Exercise description — Please write out every entry below exactly, leaving out any pictures.
━━━━━━
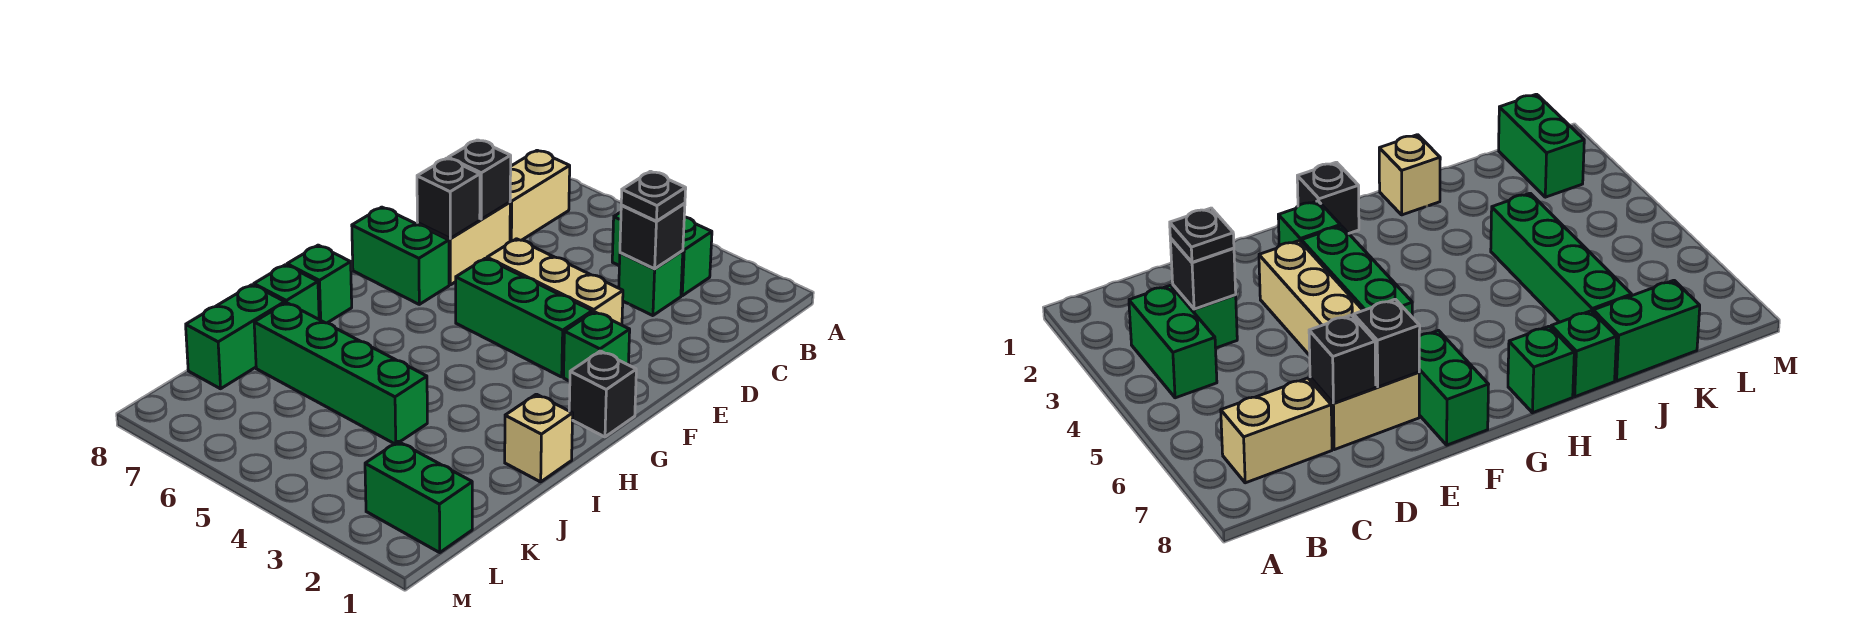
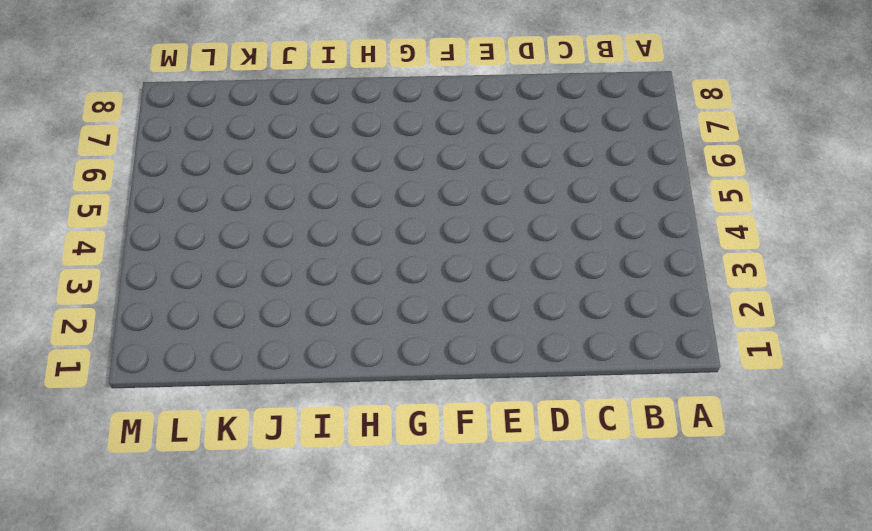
none -> green brick B3:B4 level 1
none -> tan brick B7:C7 level 1
none -> green brick C3 level 1

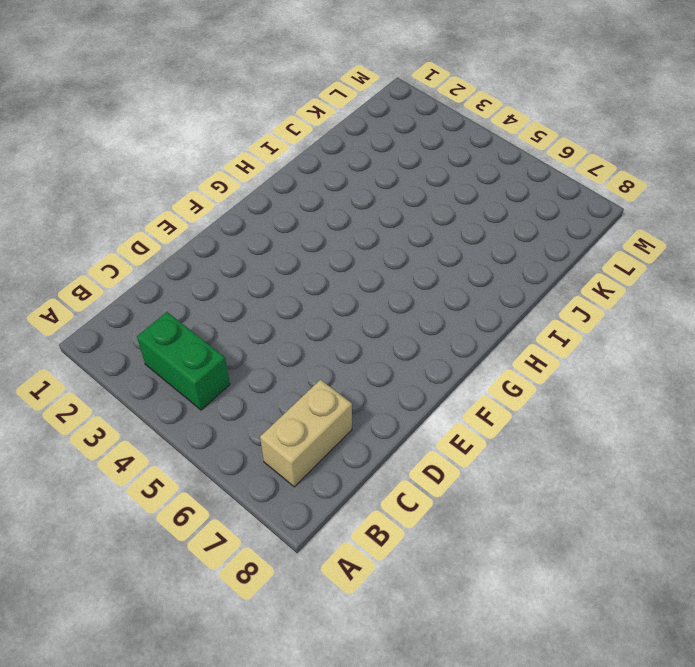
none -> green brick C3 level 1
none -> tan brick D7:E7 level 1
none -> tan brick E3:E5 level 1

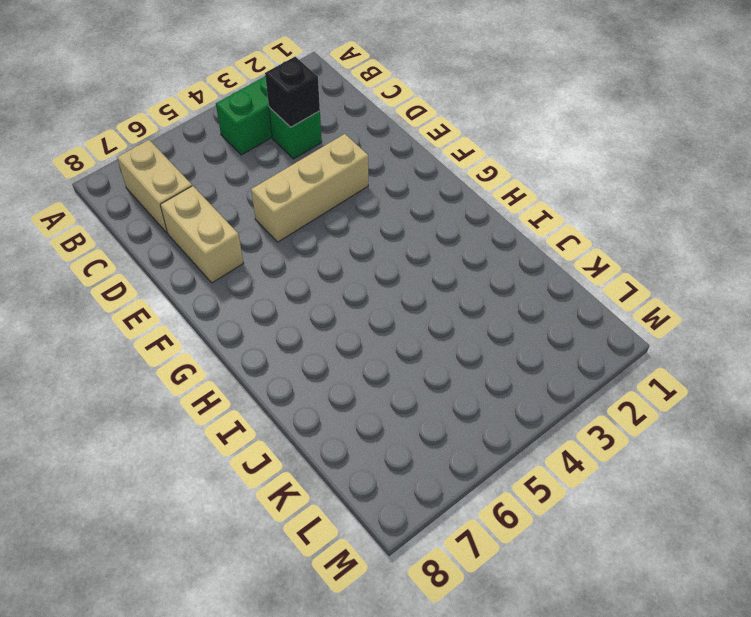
none -> green brick F2 level 1
none -> green brick F3:F5 level 1
none -> green brick F7:F8 level 1

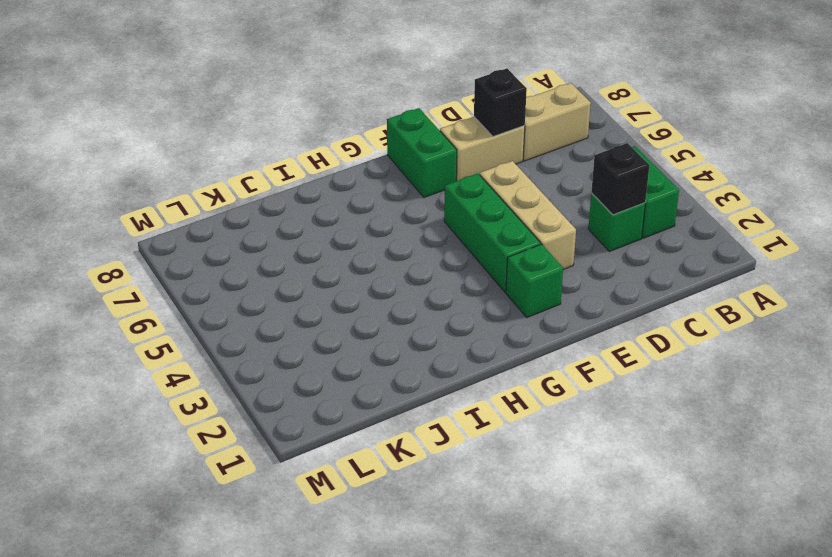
none -> black brick G1 level 1
none -> green brick H8 level 1
none -> tan brick I1 level 1

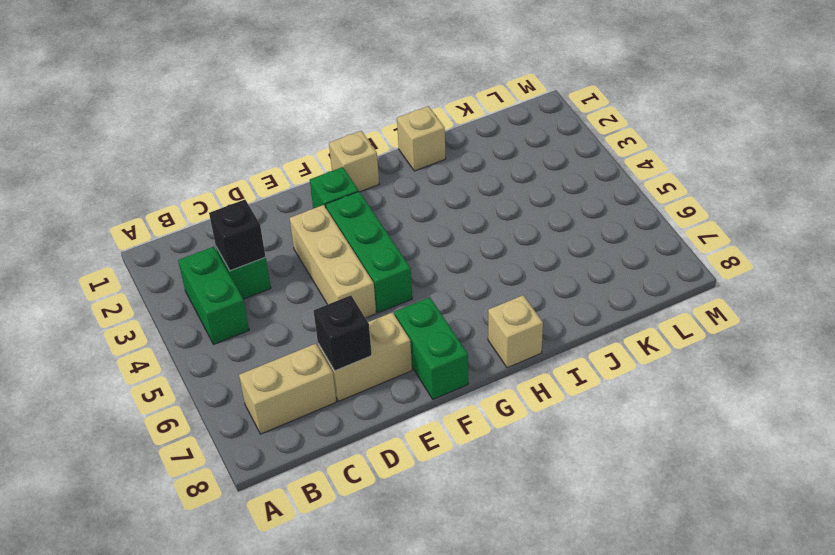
tan brick G1 level 1 -> black brick G1 level 1
tan brick H8 level 1 -> green brick H8 level 1
none -> green brick I8 level 1
none -> green brick J4:J7 level 1
none -> green brick J8:K8 level 1

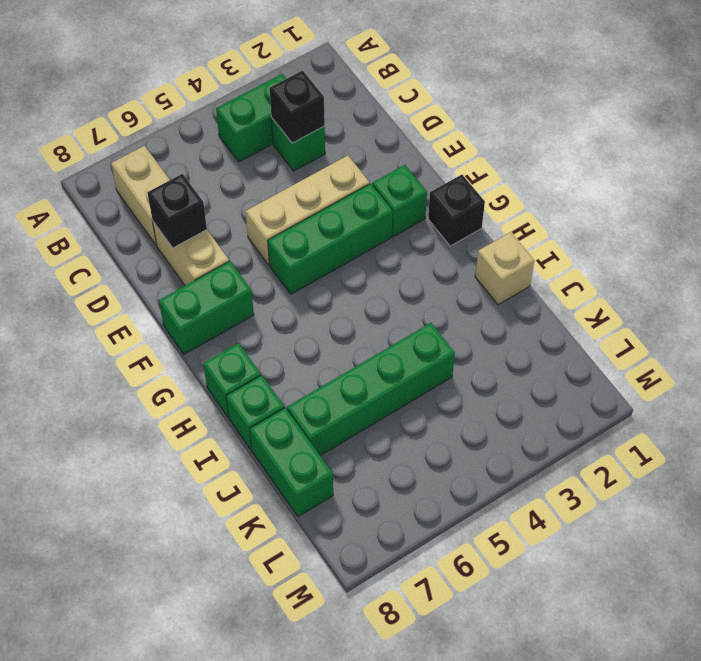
none -> green brick L1:L2 level 1
none -> black brick E7 level 2
none -> black plate C3 level 3

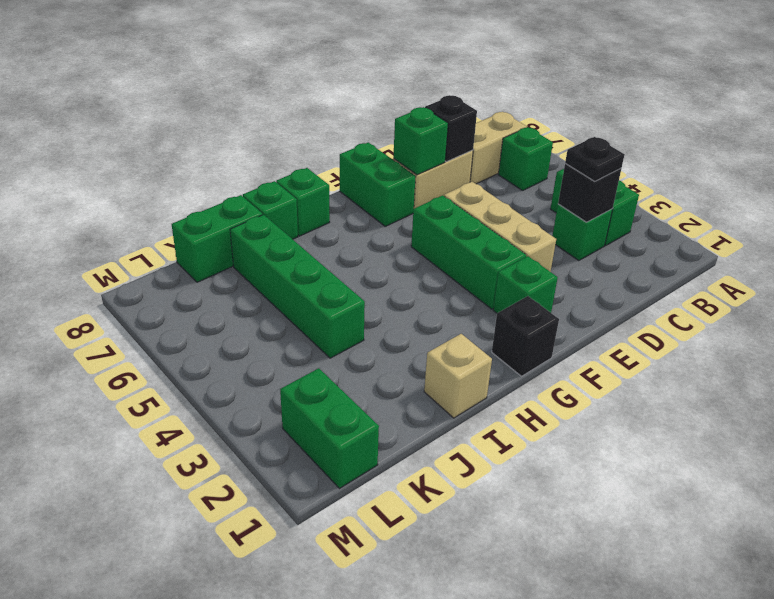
green brick B6 level 1 -> none
green brick E7 level 2 -> black brick E7 level 2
━━━━━━
Exercise response —
none -> green brick B3:B4 level 1
none -> tan brick B7:C7 level 1
none -> green brick C3 level 1

none -> green brick C3 level 1
none -> tan brick D7:E7 level 1
none -> tan brick E3:E5 level 1

none -> green brick F2 level 1
none -> green brick F3:F5 level 1
none -> green brick F7:F8 level 1

none -> black brick G1 level 1
none -> green brick H8 level 1
none -> tan brick I1 level 1

tan brick G1 level 1 -> black brick G1 level 1
tan brick H8 level 1 -> green brick H8 level 1
none -> green brick I8 level 1
none -> green brick J4:J7 level 1
none -> green brick J8:K8 level 1

none -> green brick L1:L2 level 1
none -> black brick E7 level 2
none -> black plate C3 level 3

green brick B6 level 1 -> none
green brick E7 level 2 -> black brick E7 level 2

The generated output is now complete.